**What to produce**
Once you find the line that contains "domino tile <295,312,369,358>", transcribe it and each line after it through the end of the listing, exactly as written.

**Provided material**
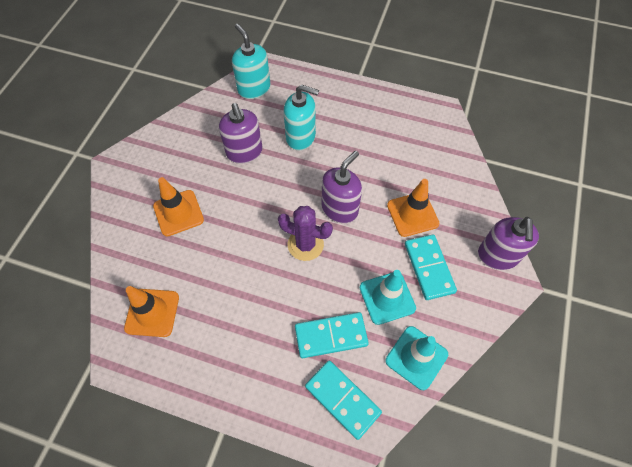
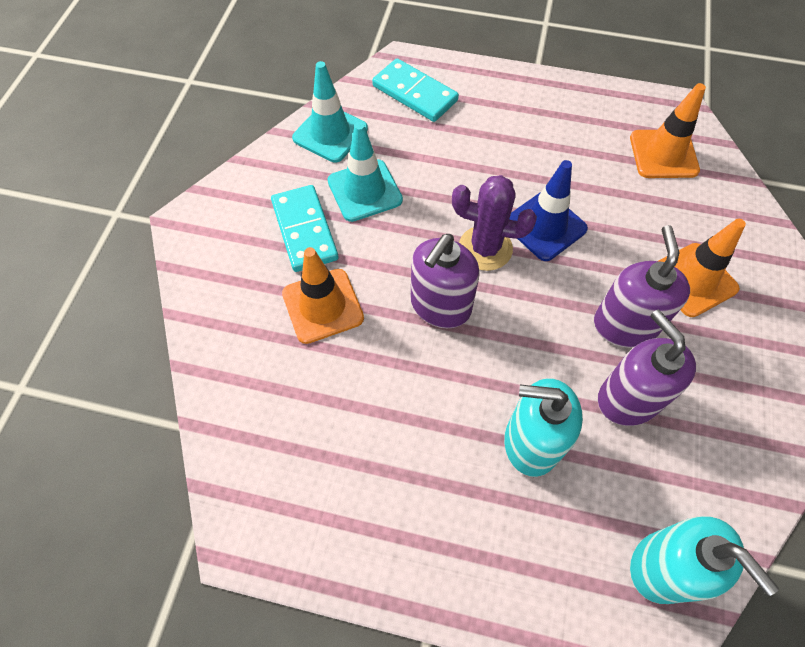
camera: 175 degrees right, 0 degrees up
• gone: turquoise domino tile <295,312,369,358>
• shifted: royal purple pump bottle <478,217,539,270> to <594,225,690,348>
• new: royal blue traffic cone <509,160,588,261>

**Solution to this exercise**
• gone: turquoise domino tile <295,312,369,358>
• shifted: royal purple pump bottle <478,217,539,270> to <594,225,690,348>
• new: royal blue traffic cone <509,160,588,261>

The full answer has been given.